-- The data follows --

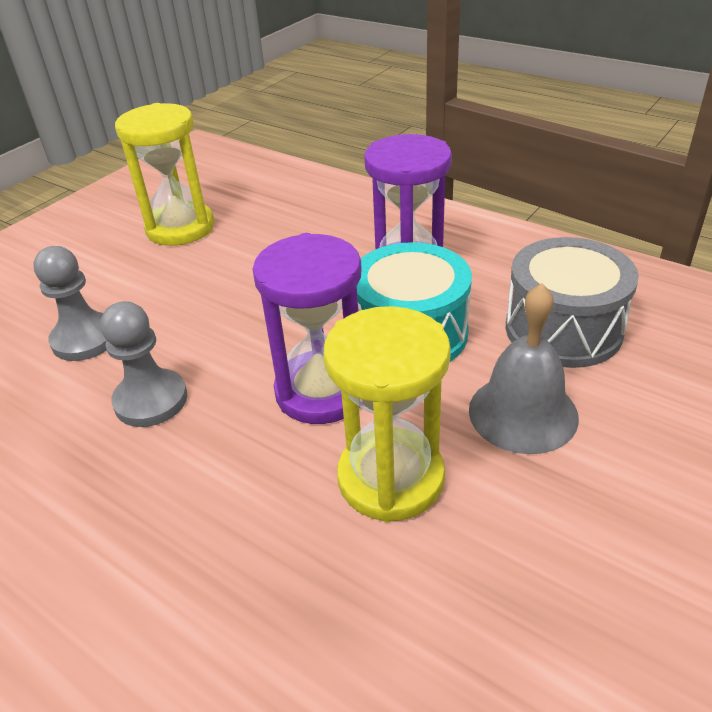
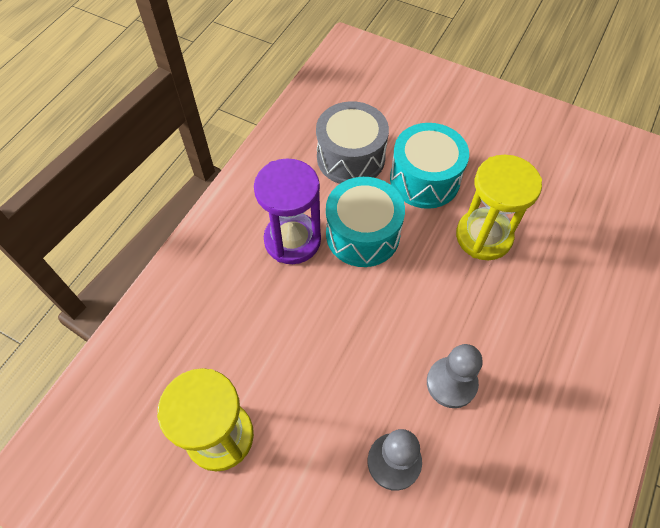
camera: 100 degrees left, 20 degrees up
(321, 391) = (425, 278): purple hourglass -> none
(523, 413) = (424, 179): grey bell -> turquoise drum

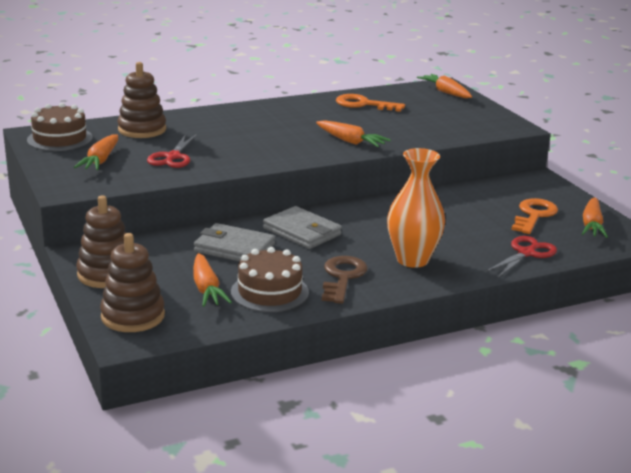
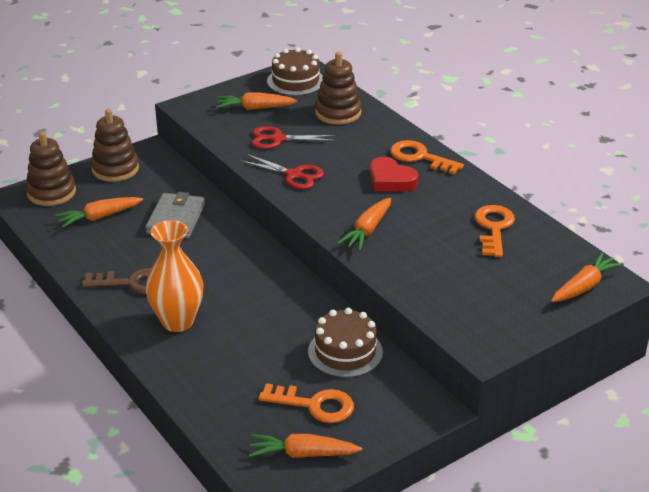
camera: 80 degrees right, 10 degrees up
(244, 112) = (420, 157): none -> orange key
(269, 292) = (99, 248): brown cake -> brown cake (345, 352)
(275, 125) = (390, 180): none -> red heart
(302, 231) = (220, 250): grey wallet -> none
(526, 253) = (212, 399): red scissors -> red scissors (294, 175)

-- The data concluded --

= Task prompt =
Return, from the material above, each line holding the string "degrees".

= Result =
camera: 100 degrees left, 20 degrees up
camera: 80 degrees right, 10 degrees up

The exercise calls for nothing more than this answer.